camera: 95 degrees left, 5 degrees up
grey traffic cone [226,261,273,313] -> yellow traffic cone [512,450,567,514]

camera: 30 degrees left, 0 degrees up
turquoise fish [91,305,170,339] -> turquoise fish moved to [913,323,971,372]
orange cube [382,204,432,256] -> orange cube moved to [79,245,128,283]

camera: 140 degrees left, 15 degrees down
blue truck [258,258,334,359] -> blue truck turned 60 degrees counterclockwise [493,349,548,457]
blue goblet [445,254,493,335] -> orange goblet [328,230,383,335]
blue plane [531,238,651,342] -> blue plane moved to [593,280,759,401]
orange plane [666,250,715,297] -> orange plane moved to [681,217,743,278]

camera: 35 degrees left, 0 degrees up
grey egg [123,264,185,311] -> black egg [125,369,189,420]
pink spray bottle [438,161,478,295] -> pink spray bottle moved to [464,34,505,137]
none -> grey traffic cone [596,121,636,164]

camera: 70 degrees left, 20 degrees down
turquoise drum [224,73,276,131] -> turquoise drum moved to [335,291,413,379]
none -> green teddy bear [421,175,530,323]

================================

Aim of the task: Scan the listing above and tally the lines that include the string "cone". Write the total and nothing more.

Exercise solution: 2